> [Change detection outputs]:
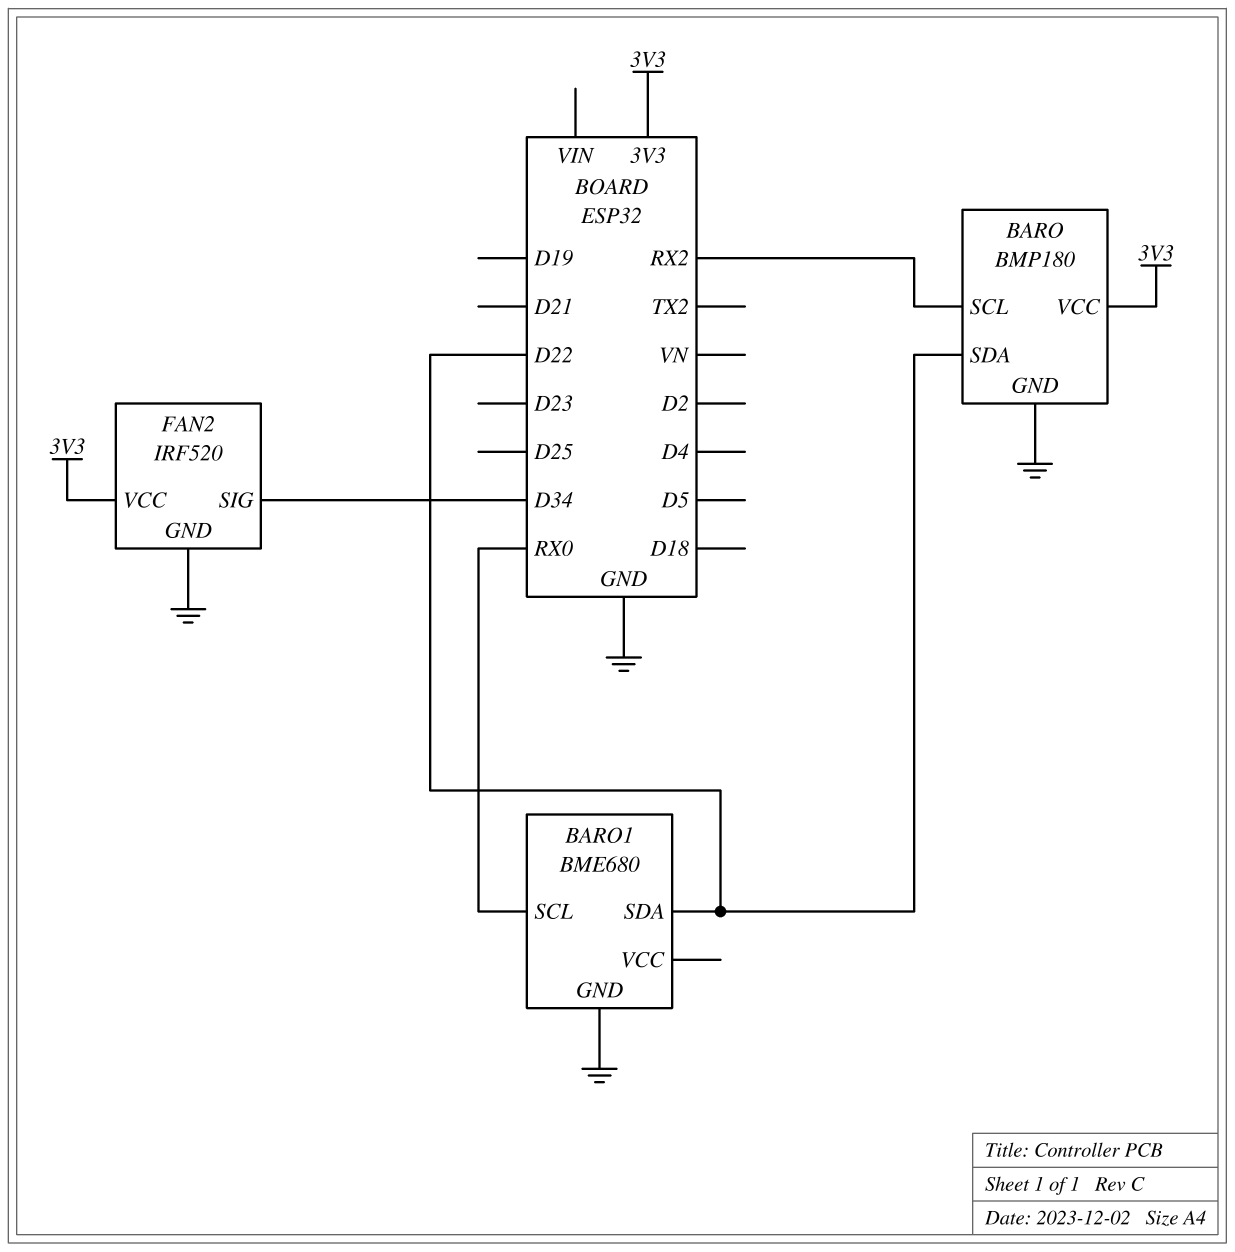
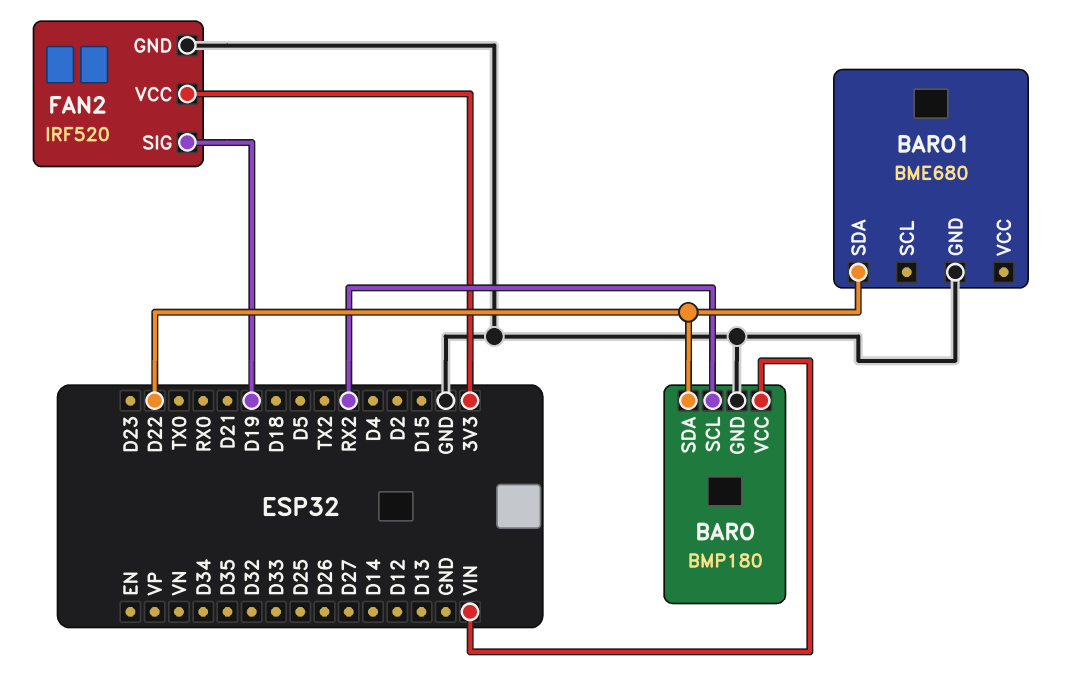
BARO pin VCC: 3V3 -> VIN
BARO1 pin SCL: RX0 -> none
FAN2 pin SIG: D34 -> D19

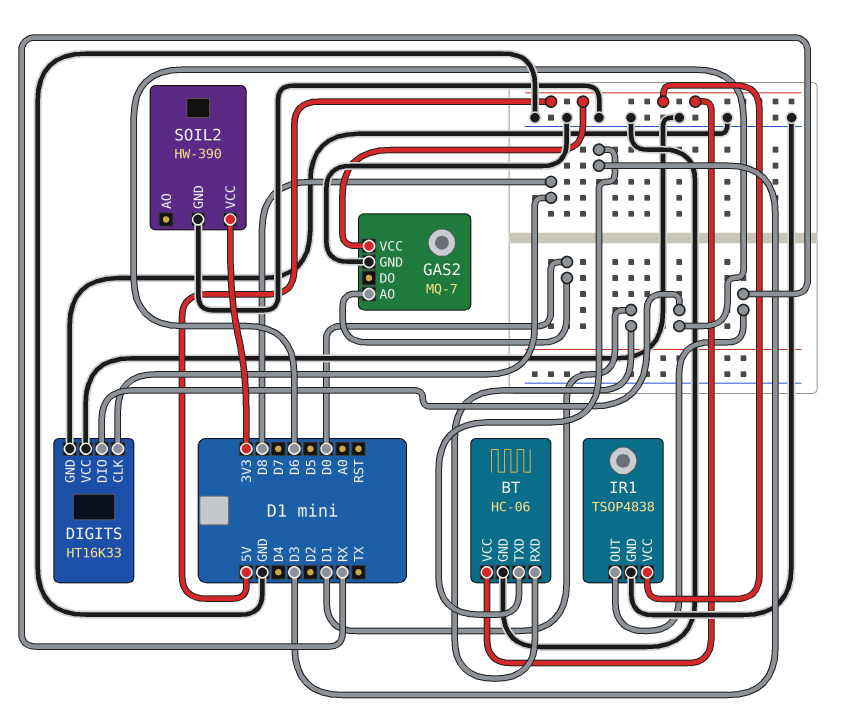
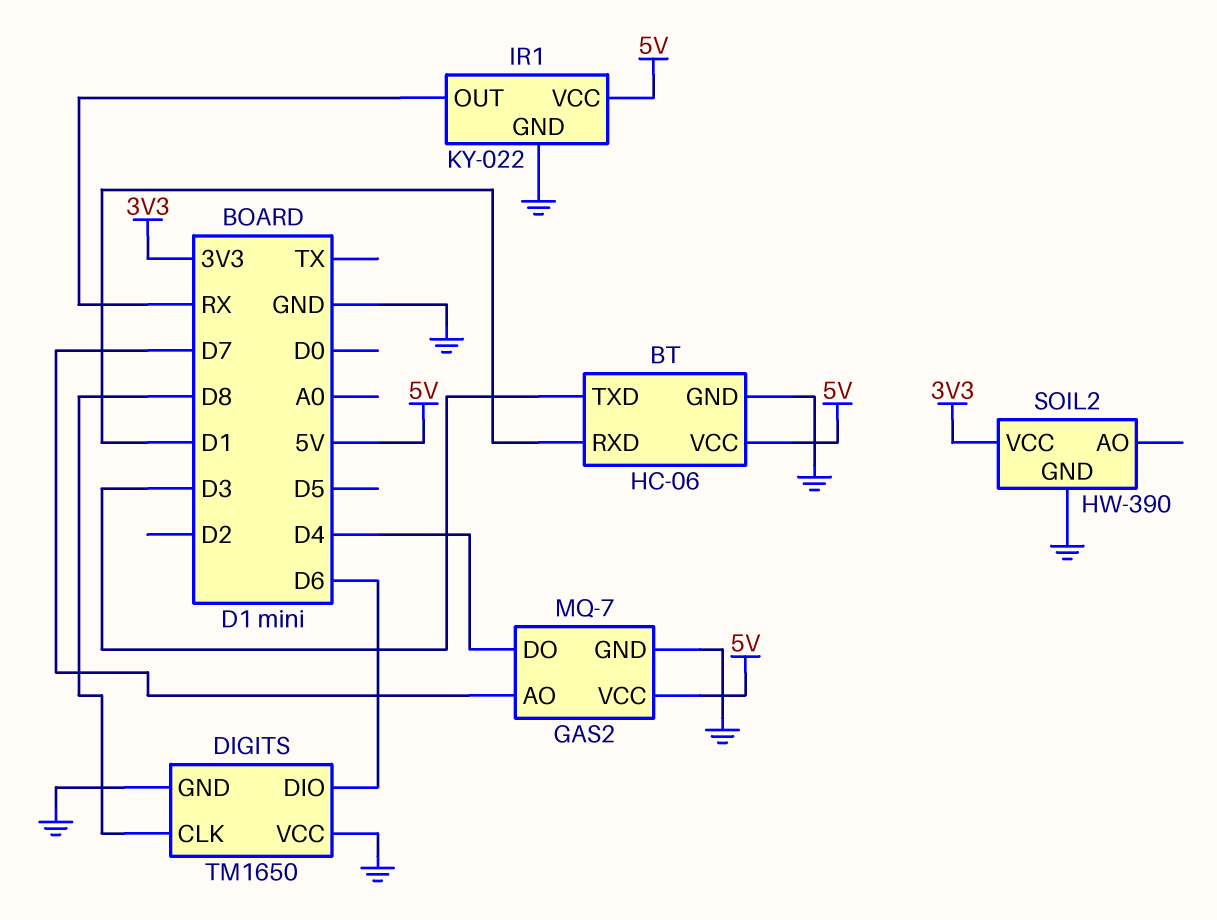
DIGITS: HT16K33 -> TM1650
GAS2 pin AO: D0 -> D7
GAS2 pin DO: none -> D4
IR1: TSOP4838 -> KY-022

> [THE TASK]:
Report how many lines of the entries hold the word "none". Nothing else is needed.

> [TASK SOLUTION]:
2